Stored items
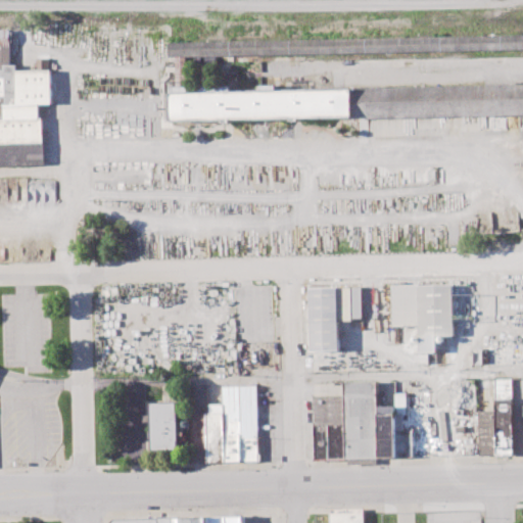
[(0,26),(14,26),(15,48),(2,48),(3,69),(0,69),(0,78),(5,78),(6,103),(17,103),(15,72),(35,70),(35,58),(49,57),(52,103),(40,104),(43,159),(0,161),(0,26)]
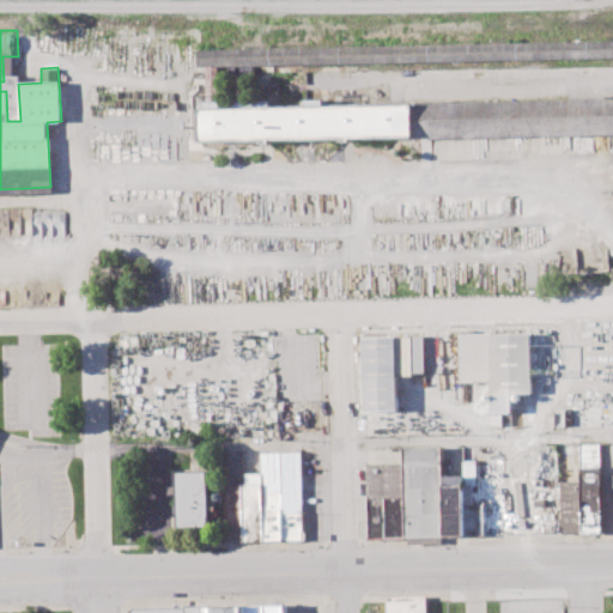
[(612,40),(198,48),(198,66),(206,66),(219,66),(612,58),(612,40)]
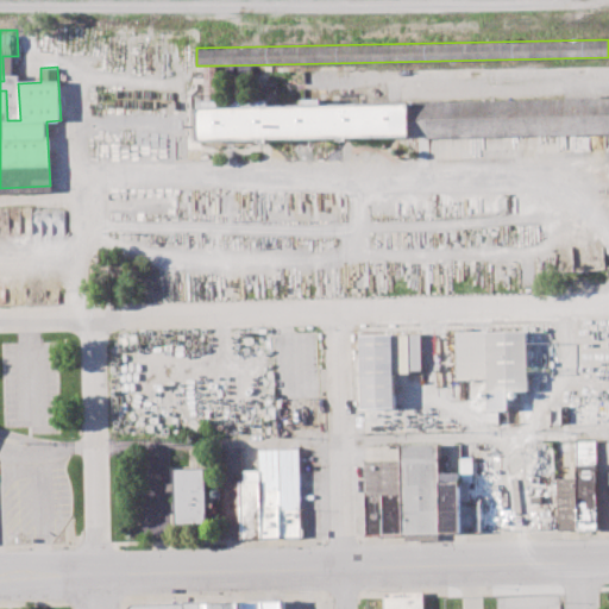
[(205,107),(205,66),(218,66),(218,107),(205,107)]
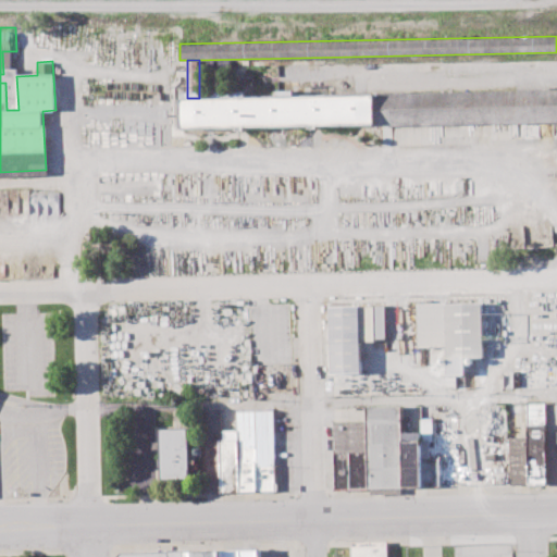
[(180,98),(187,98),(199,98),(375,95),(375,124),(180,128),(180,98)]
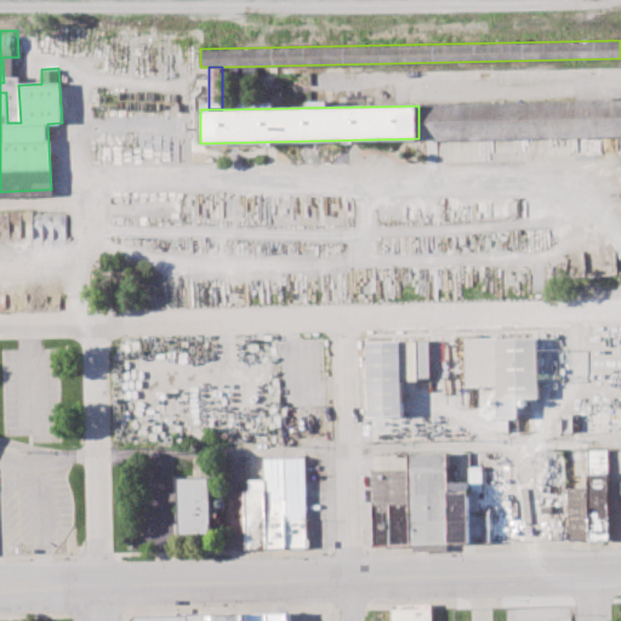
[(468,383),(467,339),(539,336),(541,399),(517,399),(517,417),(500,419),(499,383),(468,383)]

» **PROBLEM TO SOLVE**
If pictures appear among the records, do not carry them over; retype the rest exactly.

» **THE ANSWER**
[(0,26),(14,26),(15,48),(2,48),(3,69),(0,69),(0,78),(5,78),(6,103),(17,103),(15,72),(35,70),(35,58),(49,57),(52,103),(40,104),(43,159),(0,161),(0,26)]
[(612,40),(198,48),(198,66),(206,66),(219,66),(612,58),(612,40)]
[(205,107),(205,66),(218,66),(218,107),(205,107)]
[(180,98),(187,98),(199,98),(375,95),(375,124),(180,128),(180,98)]
[(468,383),(467,339),(539,336),(541,399),(517,399),(517,417),(500,419),(499,383),(468,383)]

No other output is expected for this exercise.